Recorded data
★ ★ ★ ★
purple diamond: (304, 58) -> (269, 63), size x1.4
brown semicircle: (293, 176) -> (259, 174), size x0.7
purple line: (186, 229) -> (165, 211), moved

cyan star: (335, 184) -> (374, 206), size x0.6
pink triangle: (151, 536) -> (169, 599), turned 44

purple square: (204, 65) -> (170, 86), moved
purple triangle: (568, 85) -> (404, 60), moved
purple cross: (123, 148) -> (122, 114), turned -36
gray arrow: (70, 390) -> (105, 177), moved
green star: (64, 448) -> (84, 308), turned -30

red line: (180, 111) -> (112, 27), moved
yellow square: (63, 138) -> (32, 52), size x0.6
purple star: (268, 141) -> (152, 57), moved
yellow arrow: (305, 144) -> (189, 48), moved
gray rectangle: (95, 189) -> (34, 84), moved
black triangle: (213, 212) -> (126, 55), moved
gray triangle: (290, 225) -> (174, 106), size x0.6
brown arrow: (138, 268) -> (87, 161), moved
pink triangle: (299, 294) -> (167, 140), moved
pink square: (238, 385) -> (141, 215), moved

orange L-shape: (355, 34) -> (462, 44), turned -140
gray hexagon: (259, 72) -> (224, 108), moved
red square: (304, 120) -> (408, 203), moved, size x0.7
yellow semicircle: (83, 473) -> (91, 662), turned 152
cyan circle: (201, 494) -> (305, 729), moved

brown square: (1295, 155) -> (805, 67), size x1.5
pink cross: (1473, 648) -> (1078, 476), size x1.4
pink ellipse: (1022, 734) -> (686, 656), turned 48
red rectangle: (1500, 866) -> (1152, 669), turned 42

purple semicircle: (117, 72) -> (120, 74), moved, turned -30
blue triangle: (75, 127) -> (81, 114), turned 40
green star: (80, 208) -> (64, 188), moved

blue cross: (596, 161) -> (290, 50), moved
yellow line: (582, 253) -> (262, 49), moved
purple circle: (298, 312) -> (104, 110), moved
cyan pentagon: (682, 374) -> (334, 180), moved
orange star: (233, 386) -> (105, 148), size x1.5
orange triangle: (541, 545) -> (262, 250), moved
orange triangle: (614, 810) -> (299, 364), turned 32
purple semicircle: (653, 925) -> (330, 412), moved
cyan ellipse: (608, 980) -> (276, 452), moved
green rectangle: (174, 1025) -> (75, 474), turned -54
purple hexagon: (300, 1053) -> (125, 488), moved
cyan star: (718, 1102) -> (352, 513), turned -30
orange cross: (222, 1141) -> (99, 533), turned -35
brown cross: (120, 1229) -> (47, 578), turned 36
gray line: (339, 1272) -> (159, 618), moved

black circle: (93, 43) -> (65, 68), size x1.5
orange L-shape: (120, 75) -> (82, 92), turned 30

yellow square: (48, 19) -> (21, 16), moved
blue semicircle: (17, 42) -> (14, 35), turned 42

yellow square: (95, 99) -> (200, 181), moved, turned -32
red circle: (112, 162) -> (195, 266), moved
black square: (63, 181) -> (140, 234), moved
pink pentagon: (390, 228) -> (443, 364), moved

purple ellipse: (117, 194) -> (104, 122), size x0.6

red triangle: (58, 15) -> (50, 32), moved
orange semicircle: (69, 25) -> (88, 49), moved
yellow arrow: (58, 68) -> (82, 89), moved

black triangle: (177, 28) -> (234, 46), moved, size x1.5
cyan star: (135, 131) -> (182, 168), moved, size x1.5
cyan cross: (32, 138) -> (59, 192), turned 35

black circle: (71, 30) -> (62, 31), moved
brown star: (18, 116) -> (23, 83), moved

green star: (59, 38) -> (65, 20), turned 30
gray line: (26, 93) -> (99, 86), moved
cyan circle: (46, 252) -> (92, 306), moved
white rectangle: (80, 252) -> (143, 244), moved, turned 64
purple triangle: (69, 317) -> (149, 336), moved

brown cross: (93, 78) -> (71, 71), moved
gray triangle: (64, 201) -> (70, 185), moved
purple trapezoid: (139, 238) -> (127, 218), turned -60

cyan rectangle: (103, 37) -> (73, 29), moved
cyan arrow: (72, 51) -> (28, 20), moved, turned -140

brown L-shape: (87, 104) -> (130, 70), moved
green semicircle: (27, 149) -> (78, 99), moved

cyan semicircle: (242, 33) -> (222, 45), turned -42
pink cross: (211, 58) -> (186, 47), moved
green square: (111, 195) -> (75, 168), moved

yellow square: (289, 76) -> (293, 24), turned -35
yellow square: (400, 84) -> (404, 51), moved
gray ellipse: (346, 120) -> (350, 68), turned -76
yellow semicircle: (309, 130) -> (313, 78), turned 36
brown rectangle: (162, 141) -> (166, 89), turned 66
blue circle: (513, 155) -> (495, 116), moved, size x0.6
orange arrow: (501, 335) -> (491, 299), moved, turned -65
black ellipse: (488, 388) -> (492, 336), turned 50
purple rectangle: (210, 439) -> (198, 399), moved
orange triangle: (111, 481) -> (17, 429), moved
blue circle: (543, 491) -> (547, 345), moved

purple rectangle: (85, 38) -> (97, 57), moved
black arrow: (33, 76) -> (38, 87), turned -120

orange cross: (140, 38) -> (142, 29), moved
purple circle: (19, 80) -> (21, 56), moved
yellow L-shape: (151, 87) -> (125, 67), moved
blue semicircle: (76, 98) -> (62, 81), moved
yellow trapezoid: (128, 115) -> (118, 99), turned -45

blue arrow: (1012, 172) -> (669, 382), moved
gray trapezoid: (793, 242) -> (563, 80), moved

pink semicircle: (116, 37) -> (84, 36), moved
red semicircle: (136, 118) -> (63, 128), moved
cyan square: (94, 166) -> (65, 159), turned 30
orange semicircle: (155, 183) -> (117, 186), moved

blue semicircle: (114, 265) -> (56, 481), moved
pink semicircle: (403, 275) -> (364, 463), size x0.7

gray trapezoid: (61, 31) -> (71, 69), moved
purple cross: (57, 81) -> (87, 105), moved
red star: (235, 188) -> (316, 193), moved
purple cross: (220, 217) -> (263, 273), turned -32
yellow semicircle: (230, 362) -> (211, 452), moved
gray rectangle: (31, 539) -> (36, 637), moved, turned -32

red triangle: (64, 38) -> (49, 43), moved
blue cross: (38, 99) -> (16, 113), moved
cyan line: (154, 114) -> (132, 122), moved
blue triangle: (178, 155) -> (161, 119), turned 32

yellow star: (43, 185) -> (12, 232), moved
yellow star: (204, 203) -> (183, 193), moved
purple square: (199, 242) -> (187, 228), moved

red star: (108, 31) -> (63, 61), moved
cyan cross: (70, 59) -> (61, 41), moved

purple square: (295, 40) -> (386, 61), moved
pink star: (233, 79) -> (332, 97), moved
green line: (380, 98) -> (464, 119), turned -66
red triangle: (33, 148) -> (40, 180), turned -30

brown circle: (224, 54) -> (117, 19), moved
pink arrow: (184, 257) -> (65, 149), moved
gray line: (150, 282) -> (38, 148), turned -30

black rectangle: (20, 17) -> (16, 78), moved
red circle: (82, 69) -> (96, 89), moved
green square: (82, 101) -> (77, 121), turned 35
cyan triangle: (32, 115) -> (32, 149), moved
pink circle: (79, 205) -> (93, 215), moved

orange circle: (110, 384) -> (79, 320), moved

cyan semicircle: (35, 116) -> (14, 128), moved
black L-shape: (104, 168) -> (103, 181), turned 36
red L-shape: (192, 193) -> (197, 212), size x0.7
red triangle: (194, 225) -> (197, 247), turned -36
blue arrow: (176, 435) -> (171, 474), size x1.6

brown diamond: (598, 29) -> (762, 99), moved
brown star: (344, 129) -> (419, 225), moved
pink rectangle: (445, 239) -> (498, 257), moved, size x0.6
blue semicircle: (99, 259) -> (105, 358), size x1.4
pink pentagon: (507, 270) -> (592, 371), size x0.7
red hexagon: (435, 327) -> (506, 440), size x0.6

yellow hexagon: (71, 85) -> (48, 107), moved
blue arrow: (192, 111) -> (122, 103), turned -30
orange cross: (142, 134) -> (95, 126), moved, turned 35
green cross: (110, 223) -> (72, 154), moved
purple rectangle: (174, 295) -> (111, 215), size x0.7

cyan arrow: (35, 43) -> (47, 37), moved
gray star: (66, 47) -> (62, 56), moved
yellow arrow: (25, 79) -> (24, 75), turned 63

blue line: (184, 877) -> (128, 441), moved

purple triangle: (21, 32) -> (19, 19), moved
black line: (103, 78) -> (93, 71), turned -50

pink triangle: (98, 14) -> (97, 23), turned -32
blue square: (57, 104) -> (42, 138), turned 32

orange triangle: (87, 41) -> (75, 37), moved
★ ★ ★ ★
→ TASK STATEMENT
One number makes up the answer: the number of lines among the entries that include the word "hexagon".

→ OUTPUT
4